Data excerpts: Begin

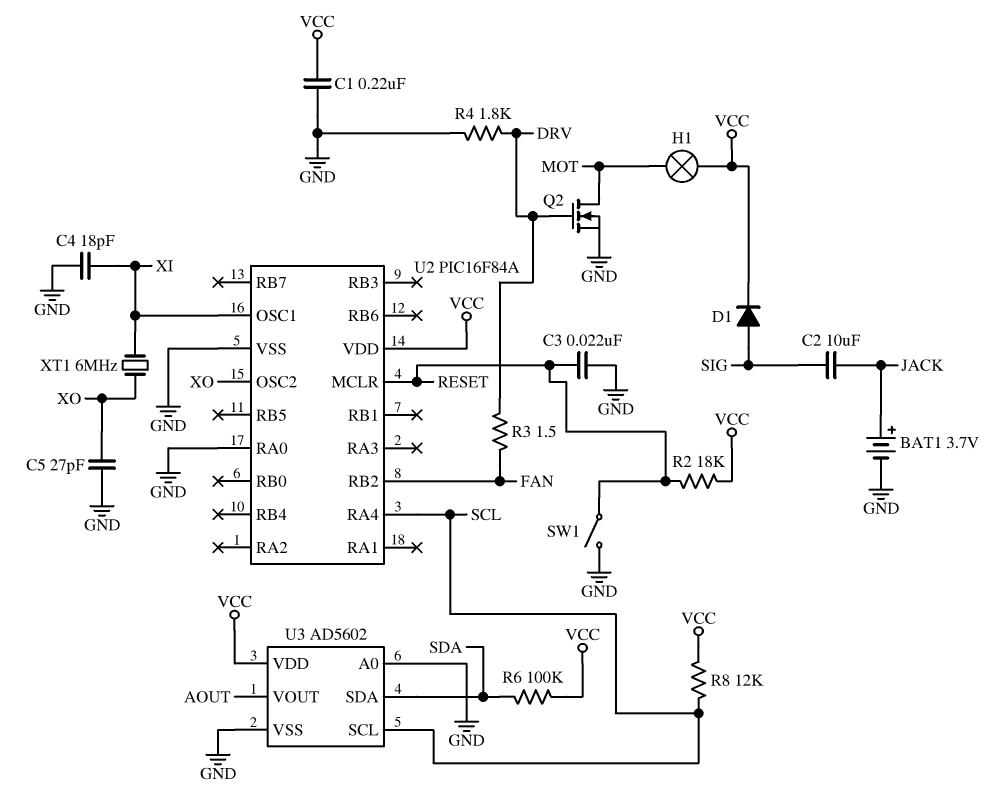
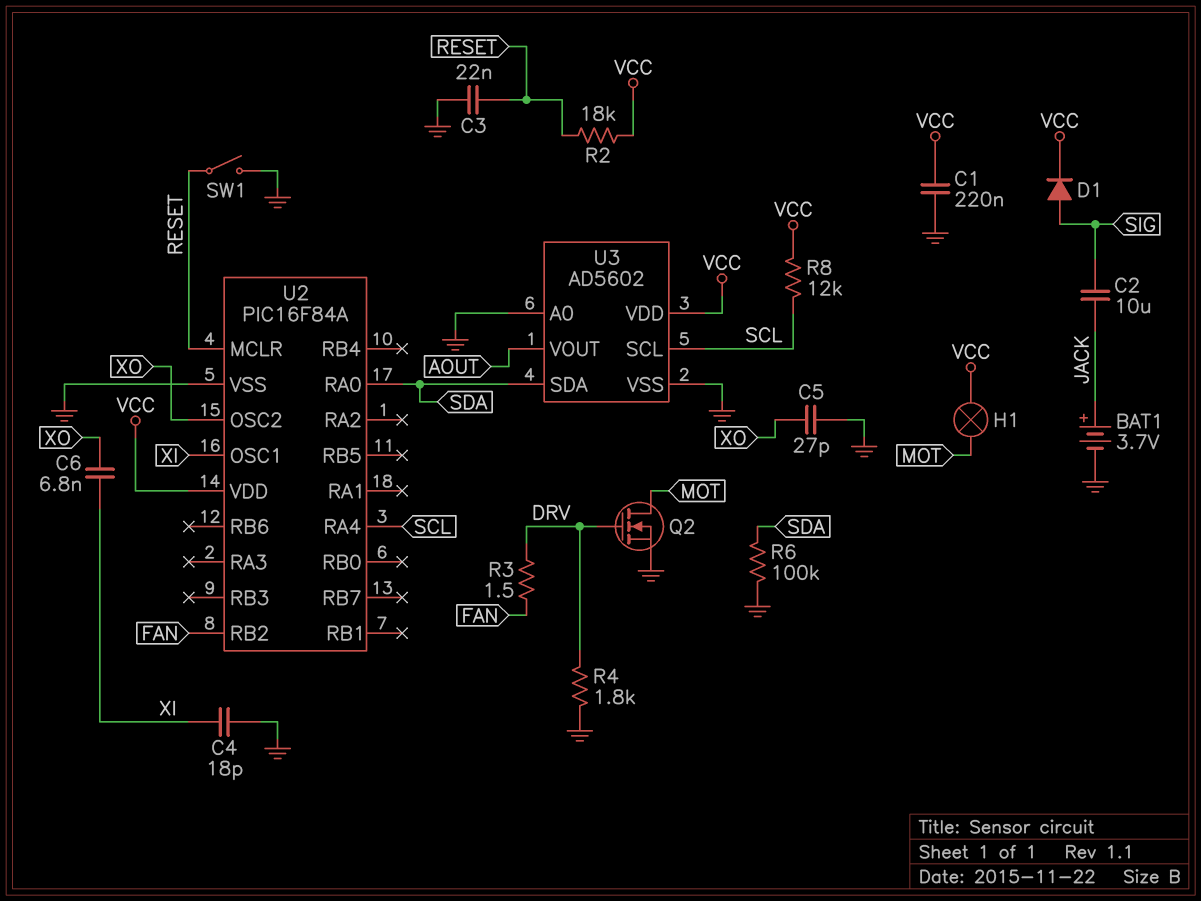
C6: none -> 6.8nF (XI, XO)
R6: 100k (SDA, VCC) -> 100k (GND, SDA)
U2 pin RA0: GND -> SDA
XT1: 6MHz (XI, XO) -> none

Data excerpts: End
Data excerpts: Begin

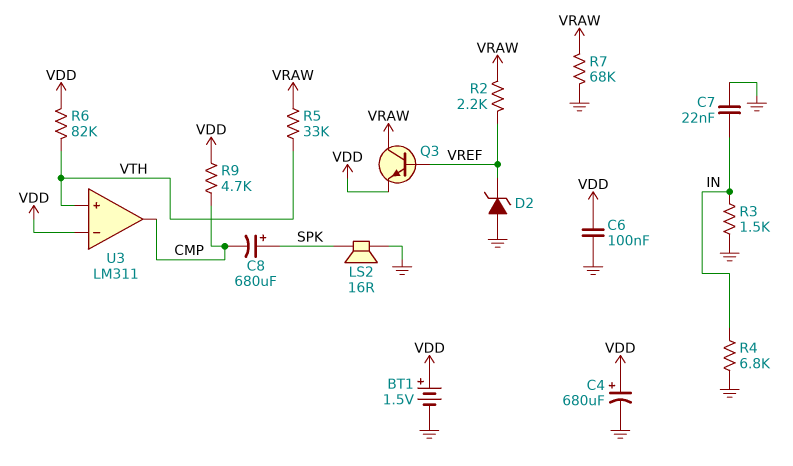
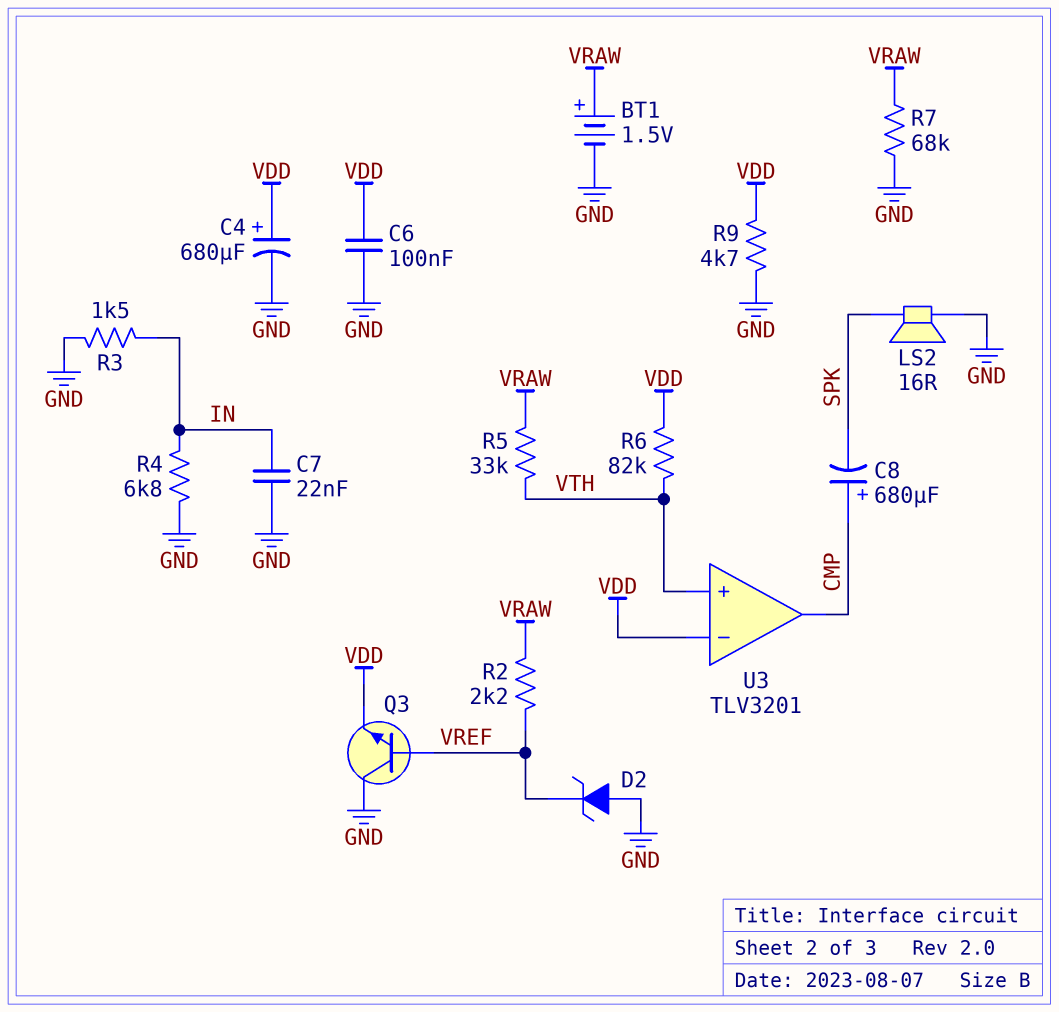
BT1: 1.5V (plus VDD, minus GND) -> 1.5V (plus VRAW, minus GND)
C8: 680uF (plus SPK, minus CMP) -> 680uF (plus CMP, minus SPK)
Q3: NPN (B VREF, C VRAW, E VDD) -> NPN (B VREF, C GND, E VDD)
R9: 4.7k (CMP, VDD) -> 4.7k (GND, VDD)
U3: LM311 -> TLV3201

Data excerpts: End

Your objective: Each line of the entries that holds "minus" should be counted, and only the total given.

Result: 2